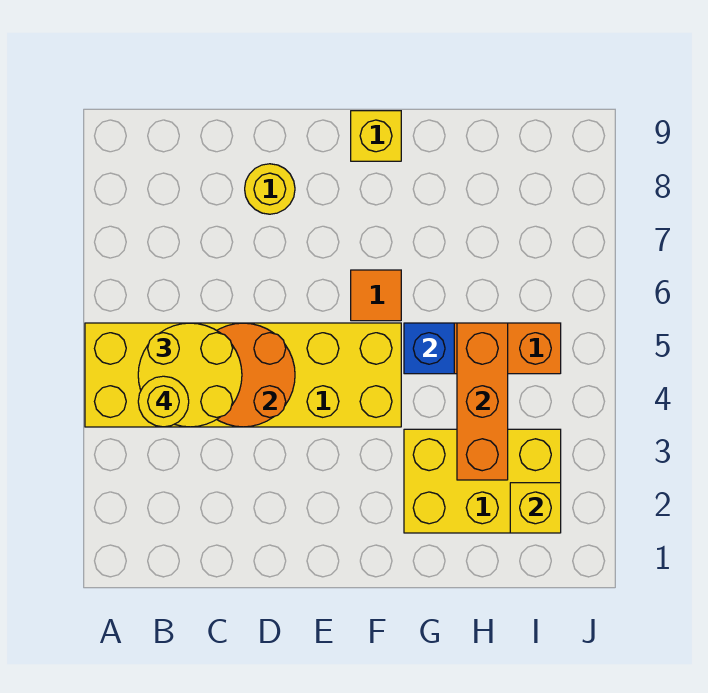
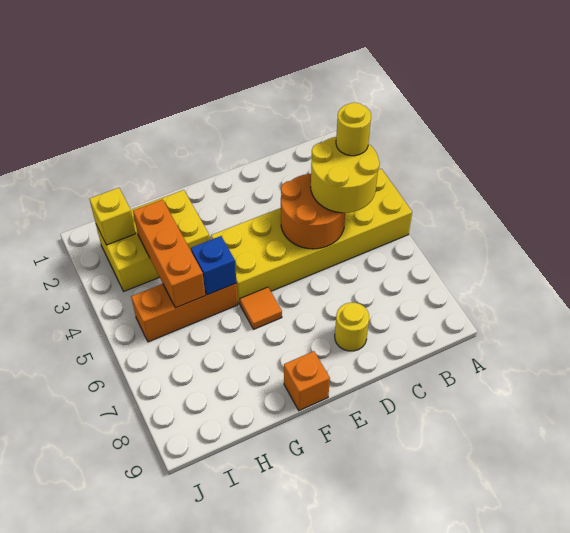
yellow brick F9 level 1 -> orange brick F9 level 1

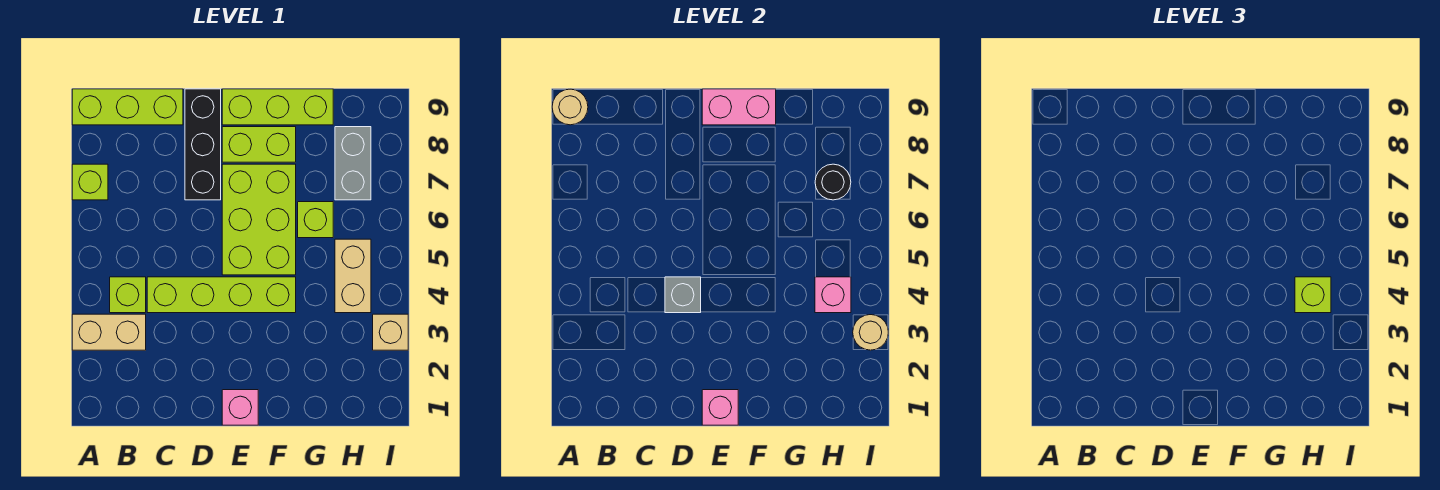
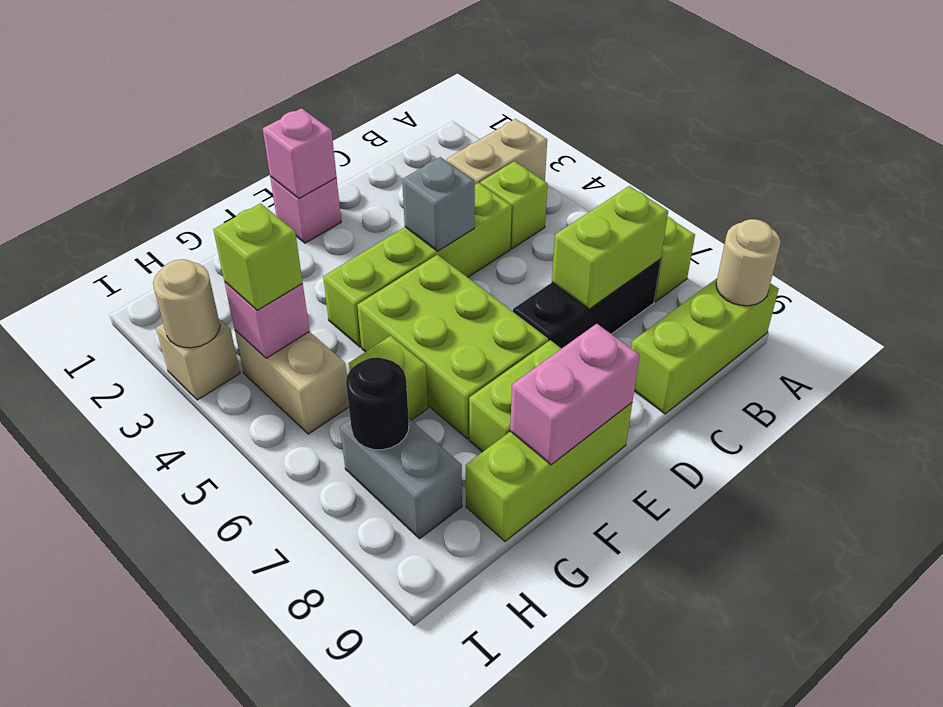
none -> lime brick B7:C7 level 2
black brick D7:D9 level 1 -> black brick B7:D7 level 1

------------------------------------------------------------

→ **Task to carry out**
Set the material down exactly, images excluded.

→ **Exercise response**
yellow brick F9 level 1 -> orange brick F9 level 1

none -> lime brick B7:C7 level 2
black brick D7:D9 level 1 -> black brick B7:D7 level 1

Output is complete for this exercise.